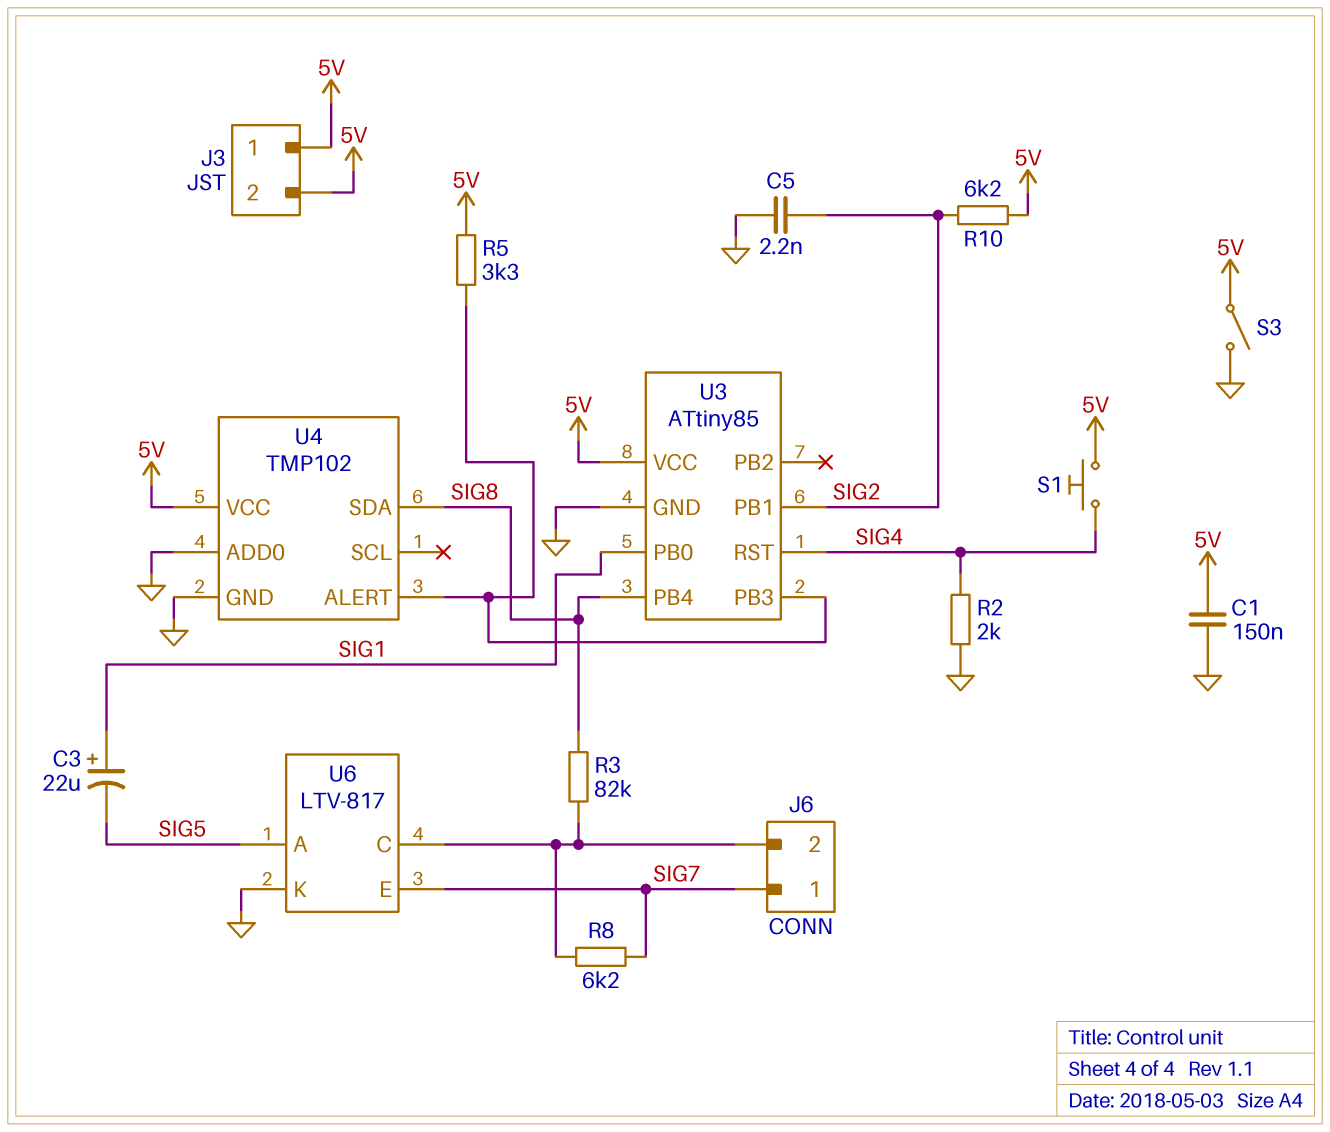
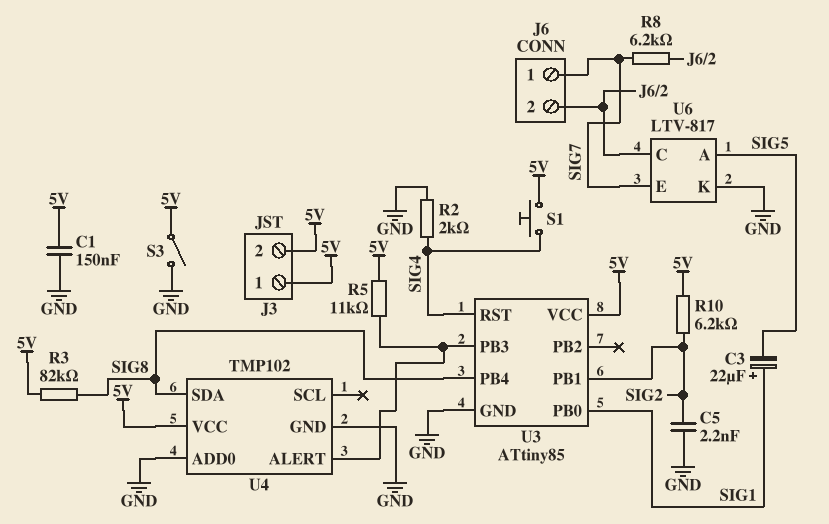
R3: 82k (J6/2, SIG8) -> 82k (5V, SIG8)
R5: 3.3k (5V, U3/PB3) -> 11k (5V, U3/PB3)

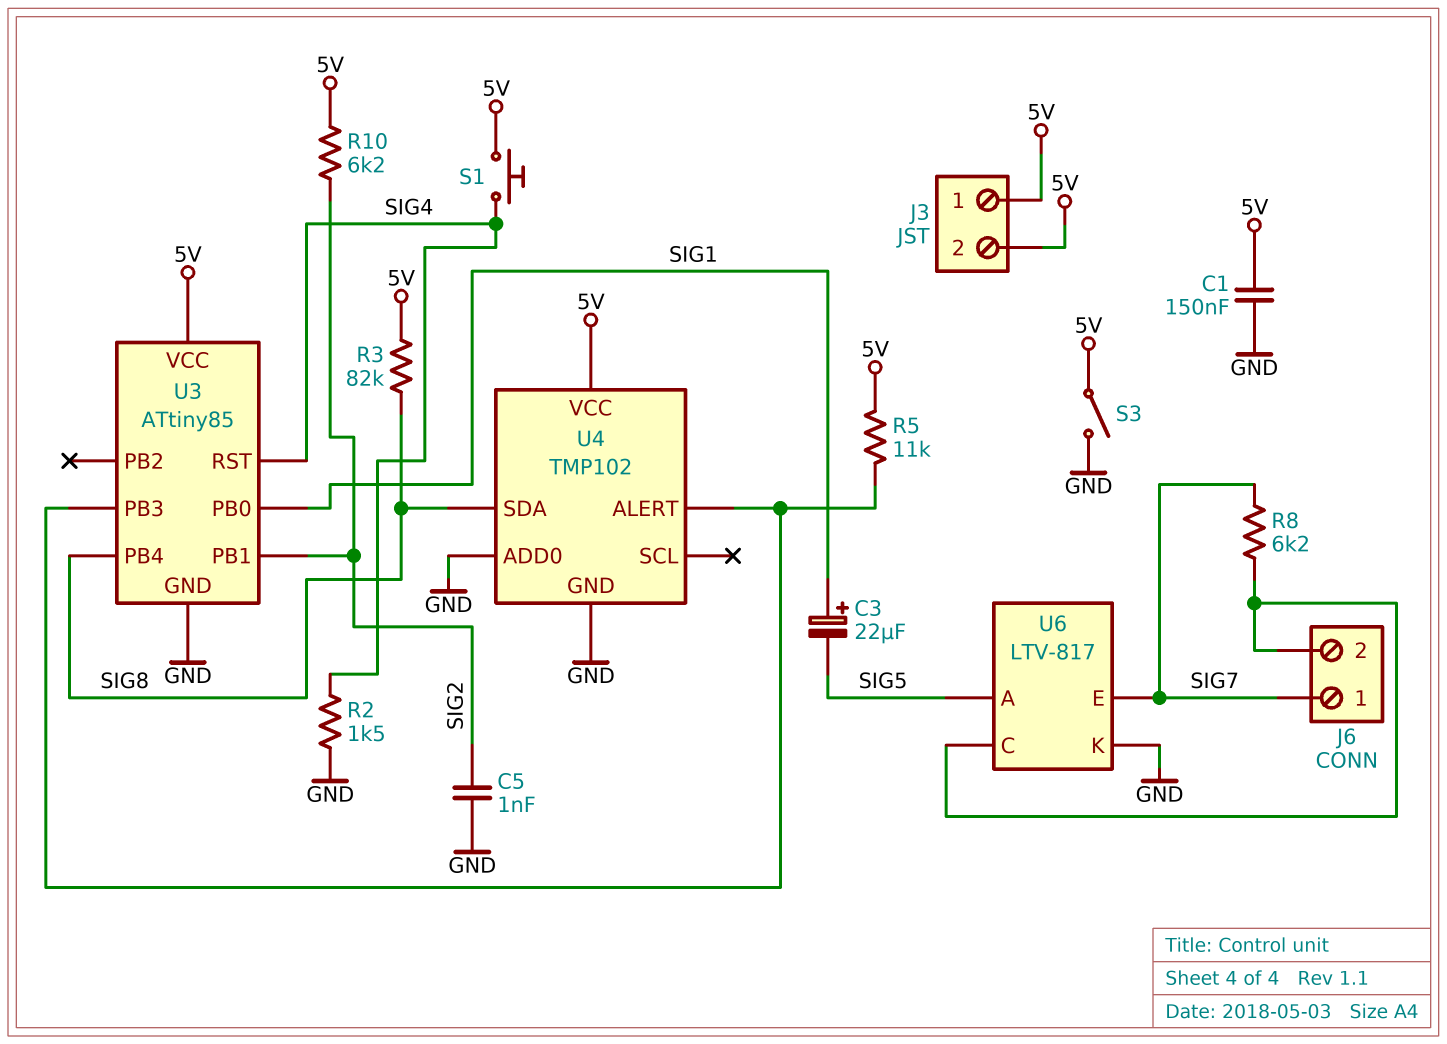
C5: 2.2nF (GND, SIG2) -> 1nF (GND, SIG2)
R2: 2k (GND, SIG4) -> 1.5k (GND, SIG4)

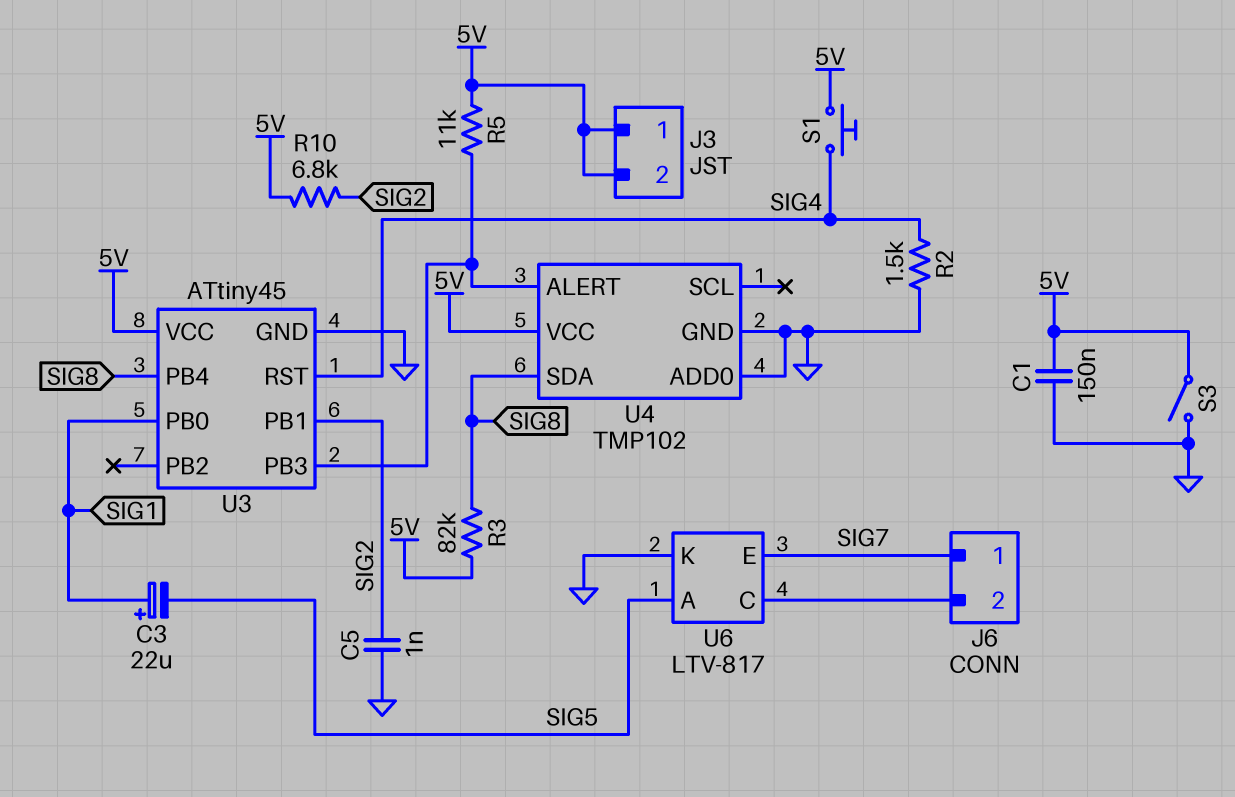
R8: 6.2k (J6/2, SIG7) -> none
R10: 6.2k (5V, SIG2) -> 6.8k (5V, SIG2)
U3: ATtiny85 -> ATtiny45

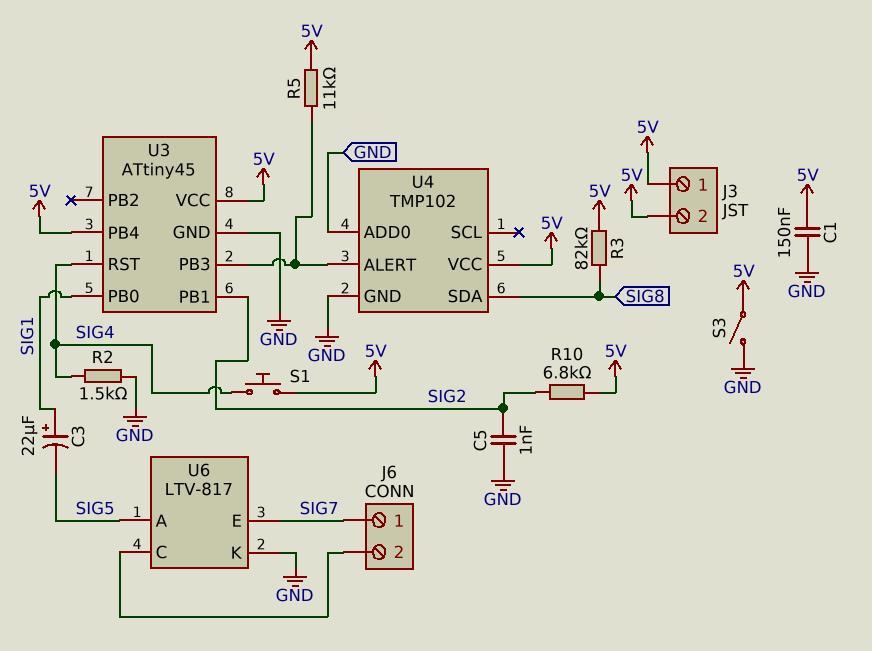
U3 pin PB4: SIG8 -> 5V

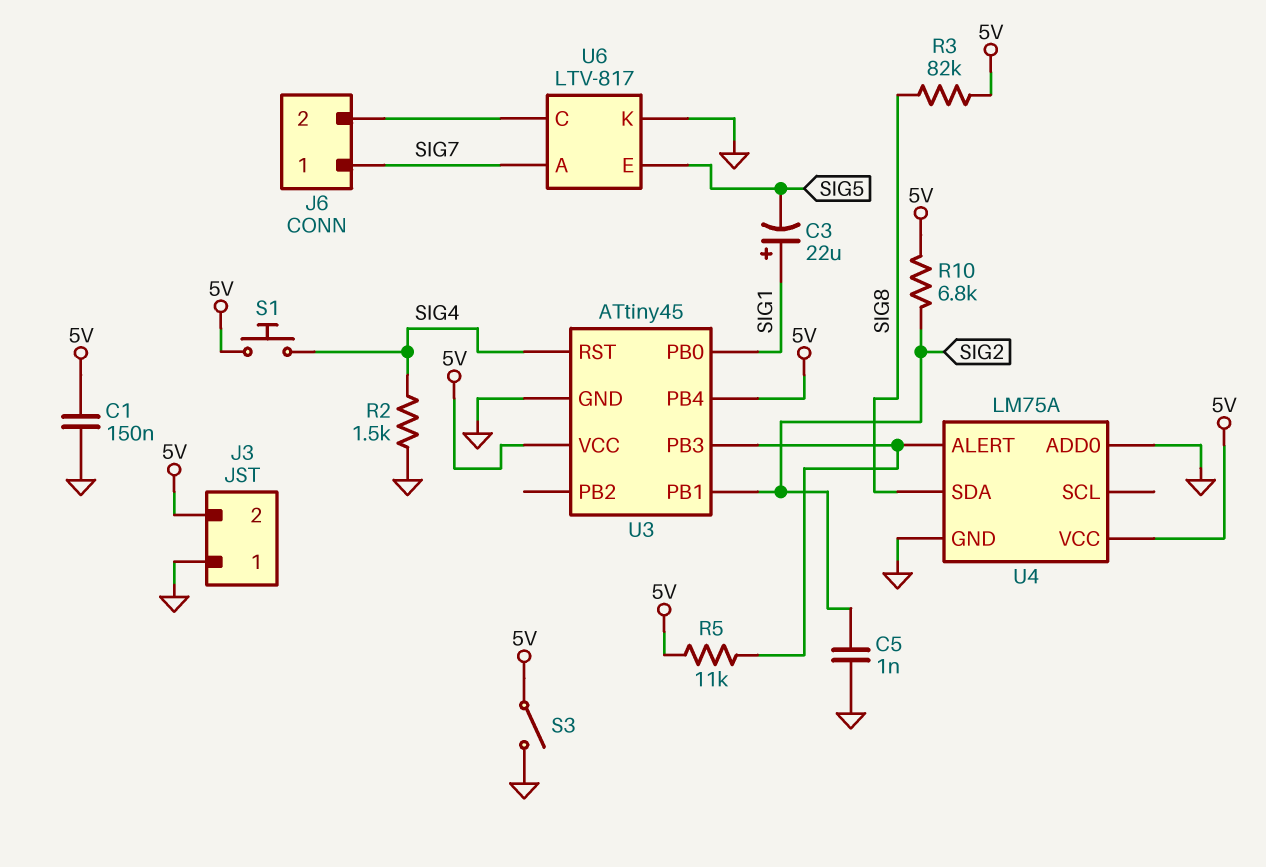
J3 pin 1: 5V -> GND
U4: TMP102 -> LM75A
U6 pin A: SIG5 -> SIG7
U6 pin E: SIG7 -> SIG5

» **DIRECTIONS FOR THIS TASK**
Return the lines above, starting at the one that contains "J3 pin 1: 5V -> GND" and running through the last, exactly as they appear, with no extra lines.

» **YOUR RESPONSE**
J3 pin 1: 5V -> GND
U4: TMP102 -> LM75A
U6 pin A: SIG5 -> SIG7
U6 pin E: SIG7 -> SIG5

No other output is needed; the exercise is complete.